--- Material for this exercise ---

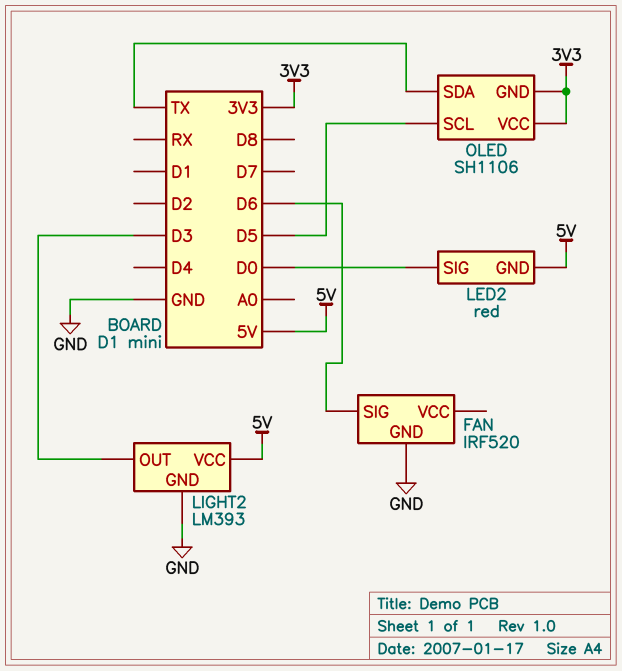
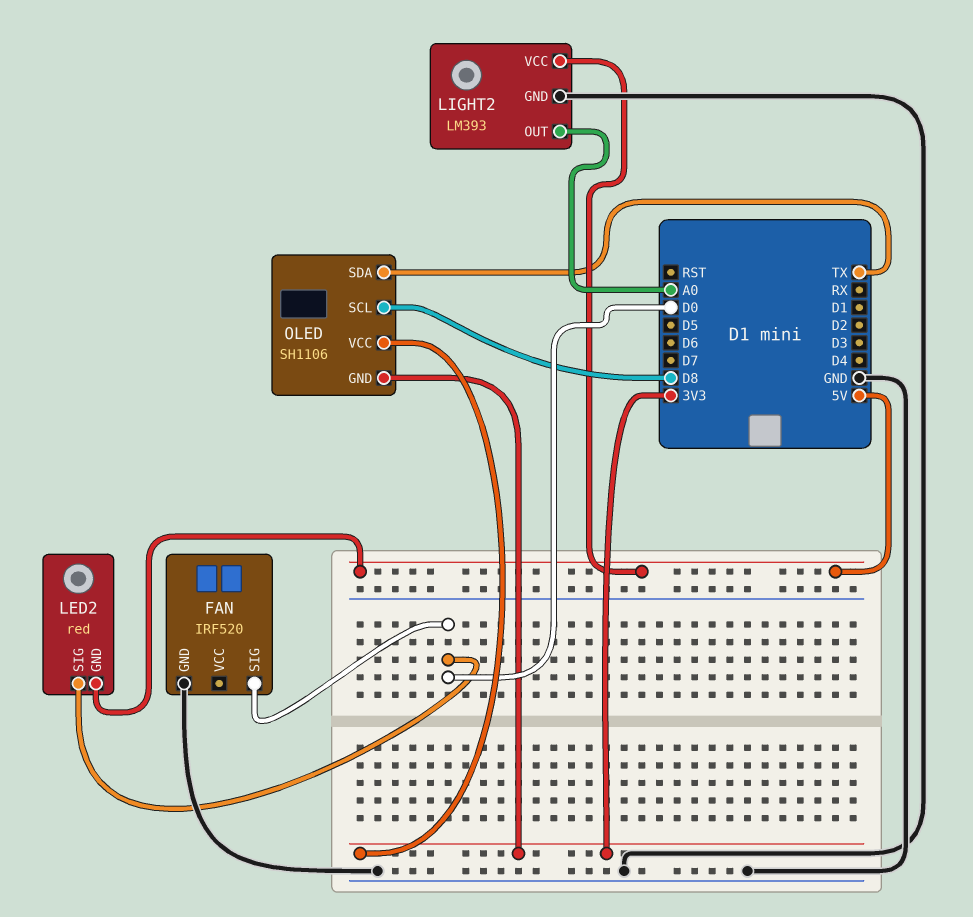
FAN pin SIG: D6 -> D0
LIGHT2 pin OUT: D3 -> A0
OLED pin SCL: D5 -> D8

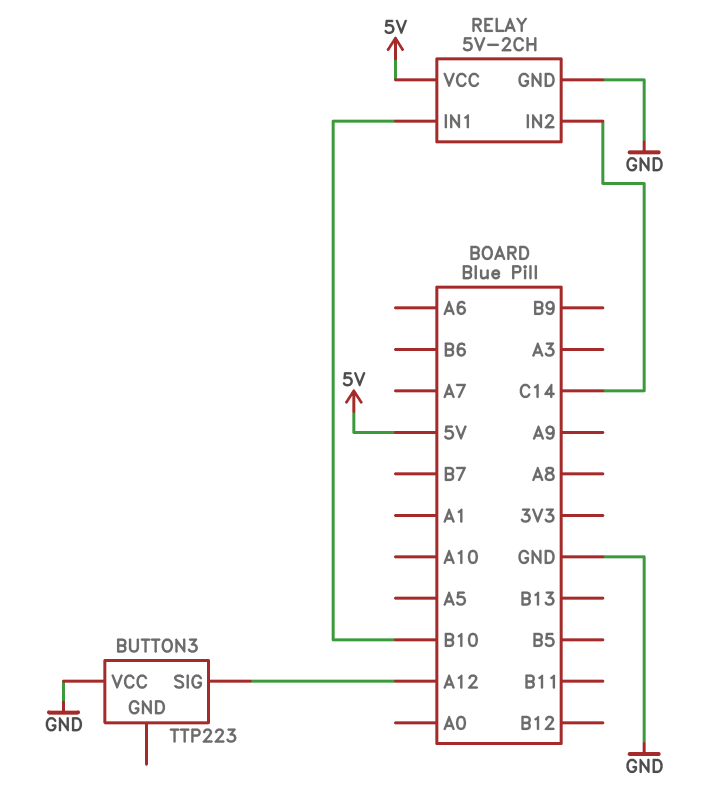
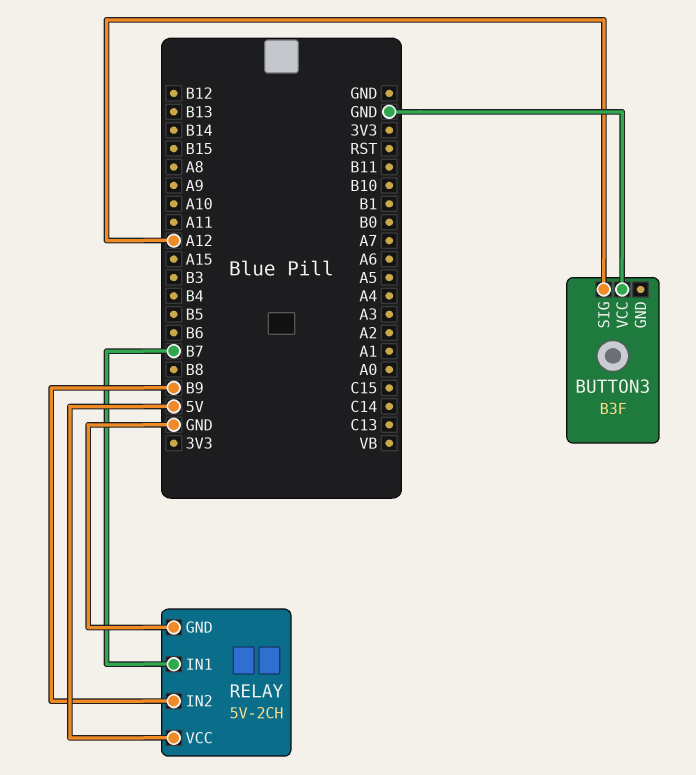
BUTTON3: TTP223 -> B3F
RELAY pin IN1: B10 -> B7
RELAY pin IN2: C14 -> B9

---

— The problem —
Copy out each line carrying the string "RELAY" from the data.

— Completed exercise —
RELAY pin IN1: B10 -> B7
RELAY pin IN2: C14 -> B9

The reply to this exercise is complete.